- [What is needed]: Please return each entry exactly as it appears, but not the pictures.

- [Records shown]:
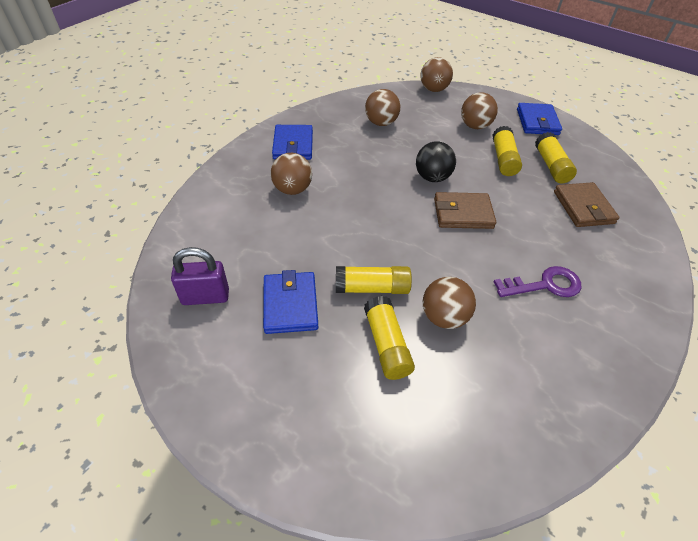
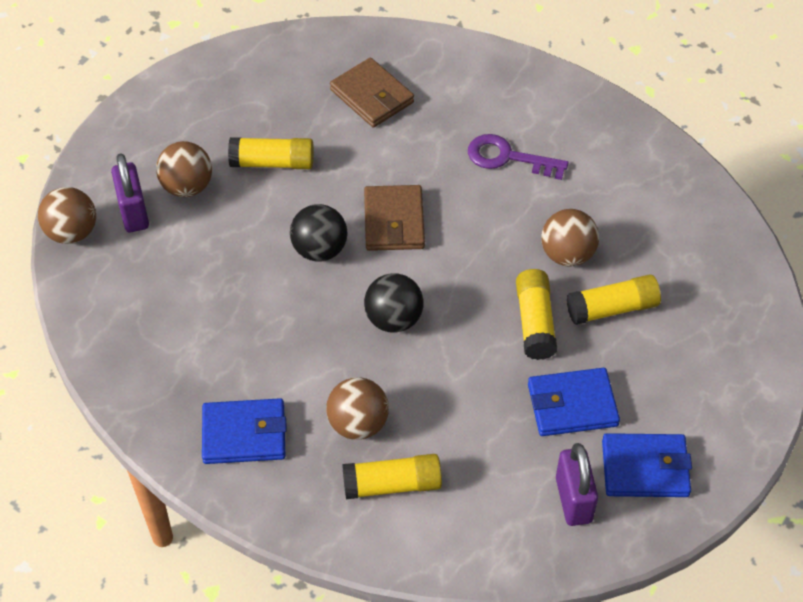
camera: 90 degrees left, 5 degrees up
brown ball [365,89,400,126] -> none
purple key [494,266,581,297] -> purple key turned 60 degrees counterclockwise [468,134,568,180]
blue wallet [517,103,562,135] -> blue wallet moved to [602,433,692,497]
yellow glue stick [535,132,577,183] -> yellow glue stick moved to [342,454,442,499]
brown wallet [554,182,619,227] -> brown wallet turned 60 degrees clockwise [330,58,414,128]
none -> purple padlock [111,154,149,232]
none -> black ball [364,273,424,333]

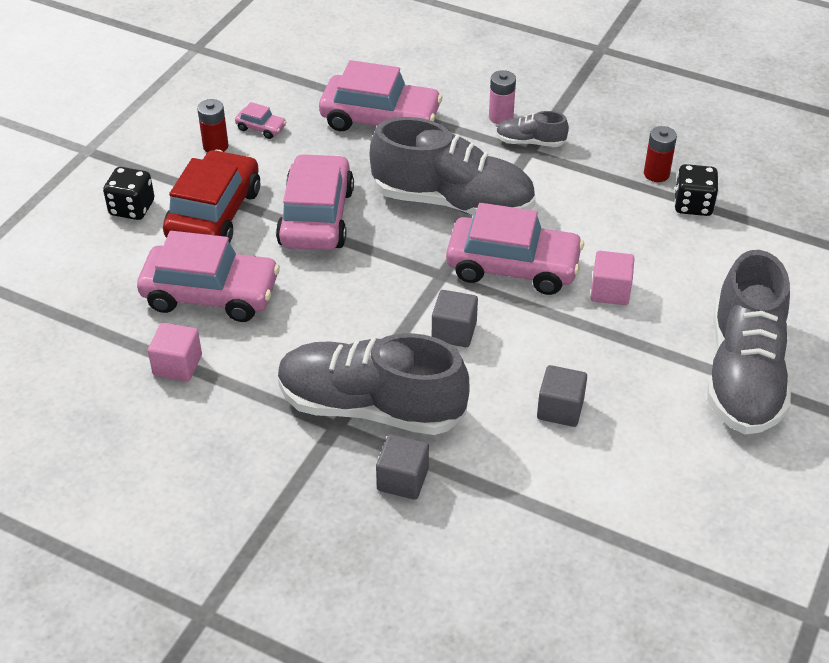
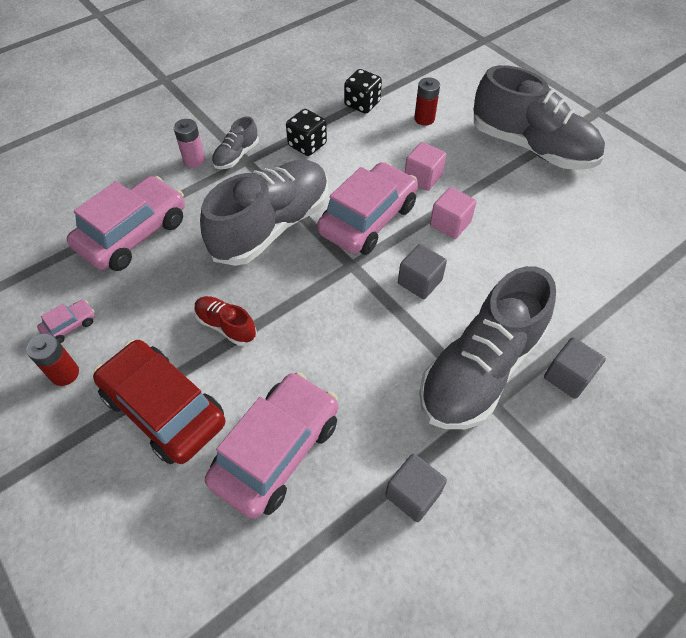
camera: 65 degrees left, 10 degrees up
black dice [103,167,154,220] -> black dice moved to [286,109,327,156]
pink cube [148,323,202,381] -> pink cube moved to [430,187,477,239]
pink car [276,153,354,250] -> red shoe [194,296,257,346]
grey cube [537,365,587,427] -> grey cube moved to [385,453,447,522]
red battery [644,126,677,182] -> red battery moved to [414,78,440,125]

- [Task result]:
camera: 90 degrees left, 5 degrees up
brown ball [365,89,400,126] -> none
purple key [494,266,581,297] -> purple key turned 60 degrees counterclockwise [468,134,568,180]
blue wallet [517,103,562,135] -> blue wallet moved to [602,433,692,497]
yellow glue stick [535,132,577,183] -> yellow glue stick moved to [342,454,442,499]
brown wallet [554,182,619,227] -> brown wallet turned 60 degrees clockwise [330,58,414,128]
none -> purple padlock [111,154,149,232]
none -> black ball [364,273,424,333]

camera: 65 degrees left, 10 degrees up
black dice [103,167,154,220] -> black dice moved to [286,109,327,156]
pink cube [148,323,202,381] -> pink cube moved to [430,187,477,239]
pink car [276,153,354,250] -> red shoe [194,296,257,346]
grey cube [537,365,587,427] -> grey cube moved to [385,453,447,522]
red battery [644,126,677,182] -> red battery moved to [414,78,440,125]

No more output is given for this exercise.